*Exercise materials*.
=-=-=-=-=

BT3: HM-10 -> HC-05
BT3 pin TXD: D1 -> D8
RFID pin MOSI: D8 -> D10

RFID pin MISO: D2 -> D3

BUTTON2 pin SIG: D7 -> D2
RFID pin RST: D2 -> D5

=-=-=-=-=

*Requirement*. Above are the records; copy every line in them that holds the word "RFID".

*Written reply*.
RFID pin MOSI: D8 -> D10
RFID pin MISO: D2 -> D3
RFID pin RST: D2 -> D5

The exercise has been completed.